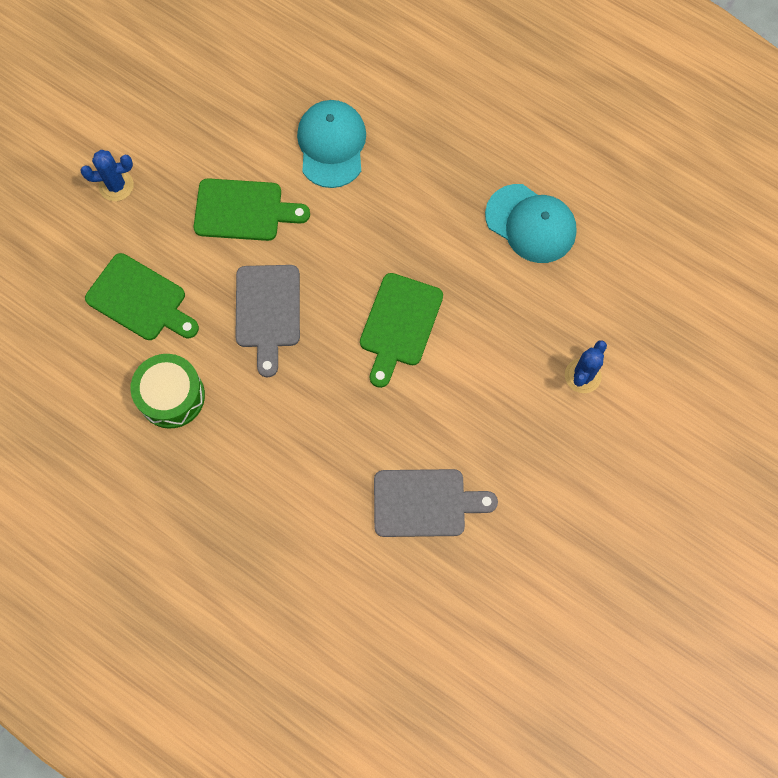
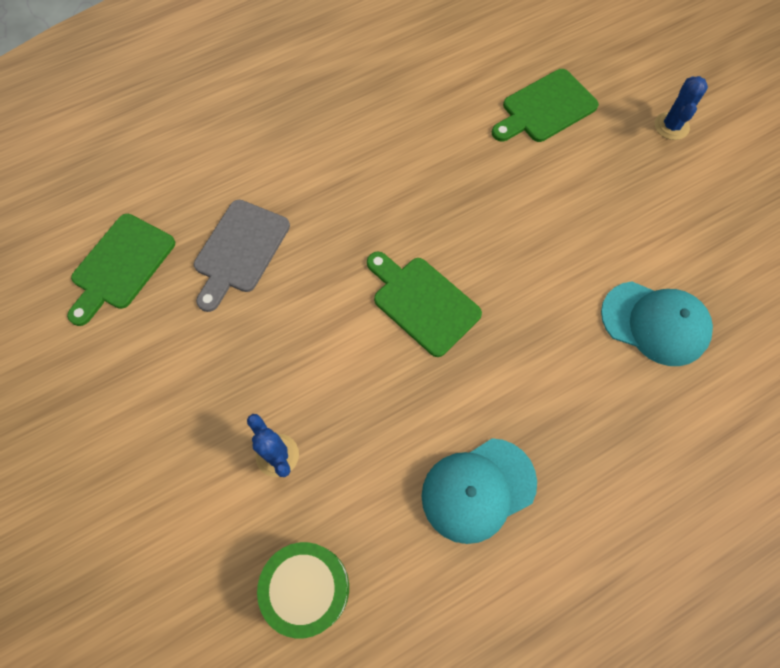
camera: 115 degrees right, 5 degrees down
(171, 396) = (444, 101): green drum -> green drum (307, 588)
(244, 210) = (605, 216): green cutting board -> green cutting board (120, 266)
(267, 312) = (489, 197): grey cutting board -> none

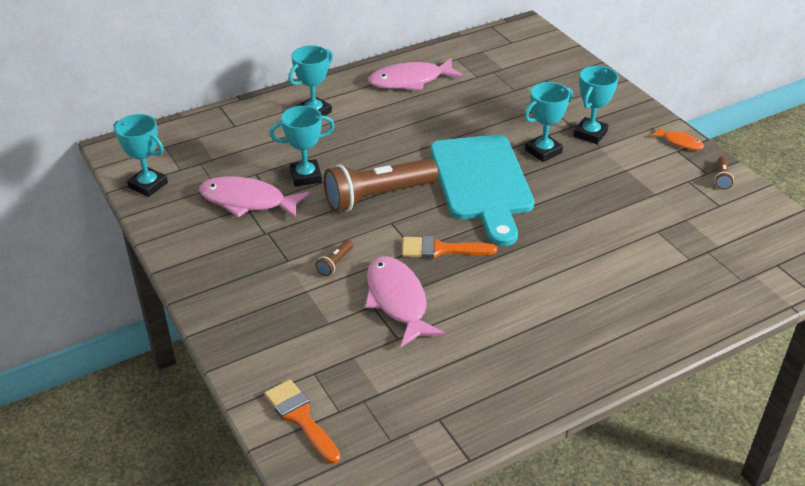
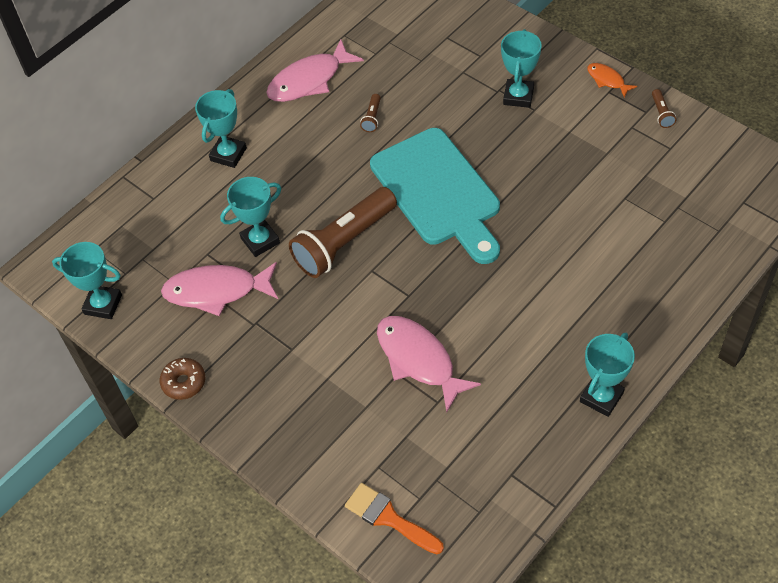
camera: 15 degrees left, 15 degrees up
(180, 258) = (184, 382): none -> brown donut
(335, 263) = (340, 337): brown flashlight -> brown flashlight (372, 118)
(441, 249) = (433, 286): orange brush -> none
(543, 151) = (481, 133): turquoise trophy -> turquoise trophy (601, 397)
(679, 142) = (607, 80): orange fish -> orange fish turned 150 degrees counterclockwise

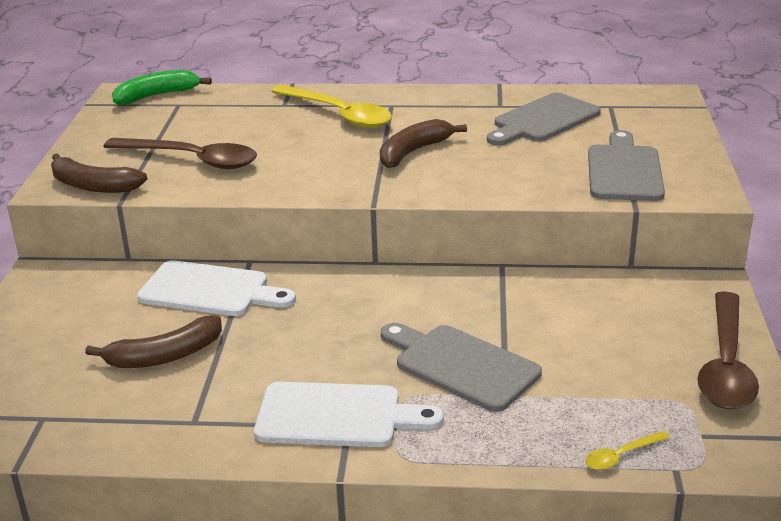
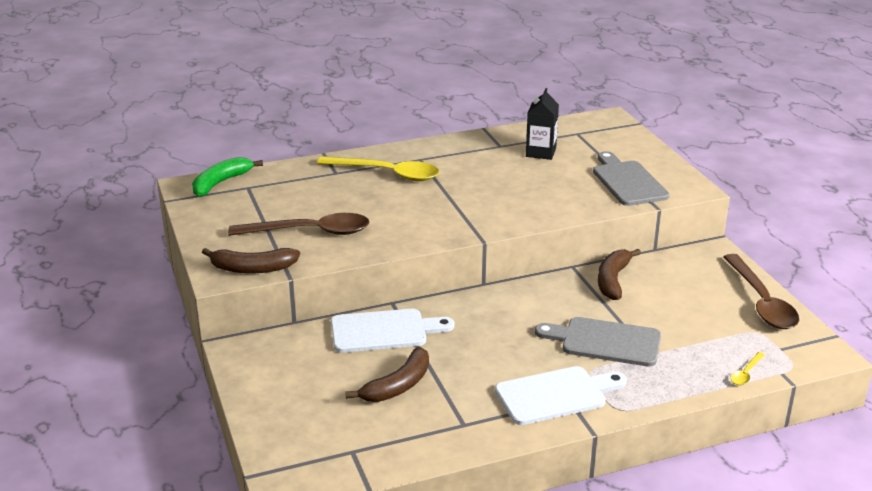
camera: 25 degrees left, 0 degrees up
(413, 152) = (472, 194): brown banana -> brown banana (613, 280)
(543, 120) = (540, 152): grey cutting board -> black carton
□ □ □ □ □ □ □
▶ _WORK TO BE COMPLETED_
An exact copy of the entries above is required; pictures are not part of it.

▶ _EXPECTED OUTPUT_
camera: 115 degrees right, 5 degrees down
(171, 396) = (444, 101): green drum -> green drum (307, 588)
(244, 210) = (605, 216): green cutting board -> green cutting board (120, 266)
(267, 312) = (489, 197): grey cutting board -> none

camera: 15 degrees left, 15 degrees up
(180, 258) = (184, 382): none -> brown donut
(335, 263) = (340, 337): brown flashlight -> brown flashlight (372, 118)
(441, 249) = (433, 286): orange brush -> none
(543, 151) = (481, 133): turquoise trophy -> turquoise trophy (601, 397)
(679, 142) = (607, 80): orange fish -> orange fish turned 150 degrees counterclockwise

camera: 25 degrees left, 0 degrees up
(413, 152) = (472, 194): brown banana -> brown banana (613, 280)
(543, 120) = (540, 152): grey cutting board -> black carton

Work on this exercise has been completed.